[Scene comparison data]
□ □ □ □ □ □ □

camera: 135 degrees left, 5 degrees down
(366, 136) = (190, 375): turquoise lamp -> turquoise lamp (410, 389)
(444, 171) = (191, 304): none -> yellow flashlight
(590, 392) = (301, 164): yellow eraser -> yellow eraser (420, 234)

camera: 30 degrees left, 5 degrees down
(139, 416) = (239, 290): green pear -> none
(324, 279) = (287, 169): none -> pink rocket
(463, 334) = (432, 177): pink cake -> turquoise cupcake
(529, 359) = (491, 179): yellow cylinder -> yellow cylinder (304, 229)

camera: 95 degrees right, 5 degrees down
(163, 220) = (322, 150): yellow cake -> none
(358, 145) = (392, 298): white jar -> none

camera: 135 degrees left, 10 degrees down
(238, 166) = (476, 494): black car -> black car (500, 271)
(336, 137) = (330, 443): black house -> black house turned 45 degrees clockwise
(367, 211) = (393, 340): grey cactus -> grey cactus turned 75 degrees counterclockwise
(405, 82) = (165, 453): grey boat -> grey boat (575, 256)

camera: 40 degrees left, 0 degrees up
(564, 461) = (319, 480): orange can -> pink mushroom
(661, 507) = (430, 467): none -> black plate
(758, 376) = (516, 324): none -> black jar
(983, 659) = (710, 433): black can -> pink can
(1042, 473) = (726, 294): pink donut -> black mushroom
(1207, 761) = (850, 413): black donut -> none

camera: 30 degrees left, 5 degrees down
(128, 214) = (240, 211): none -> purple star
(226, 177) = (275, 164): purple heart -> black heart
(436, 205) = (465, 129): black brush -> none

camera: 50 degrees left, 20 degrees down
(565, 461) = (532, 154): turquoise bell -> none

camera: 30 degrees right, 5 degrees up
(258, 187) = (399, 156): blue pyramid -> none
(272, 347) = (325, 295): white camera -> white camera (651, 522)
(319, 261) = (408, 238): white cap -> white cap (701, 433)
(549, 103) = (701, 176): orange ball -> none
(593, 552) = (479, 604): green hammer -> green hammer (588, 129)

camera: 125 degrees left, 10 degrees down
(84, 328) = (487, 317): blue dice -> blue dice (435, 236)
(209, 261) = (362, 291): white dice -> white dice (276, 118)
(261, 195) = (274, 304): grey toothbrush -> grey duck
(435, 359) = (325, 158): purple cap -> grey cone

□ □ □ □ □ □ □

* **Requirement**: Copy out every line of the data that includes the word "cake".

* **Response to the exercise**:
(463, 334) = (432, 177): pink cake -> turquoise cupcake
(163, 220) = (322, 150): yellow cake -> none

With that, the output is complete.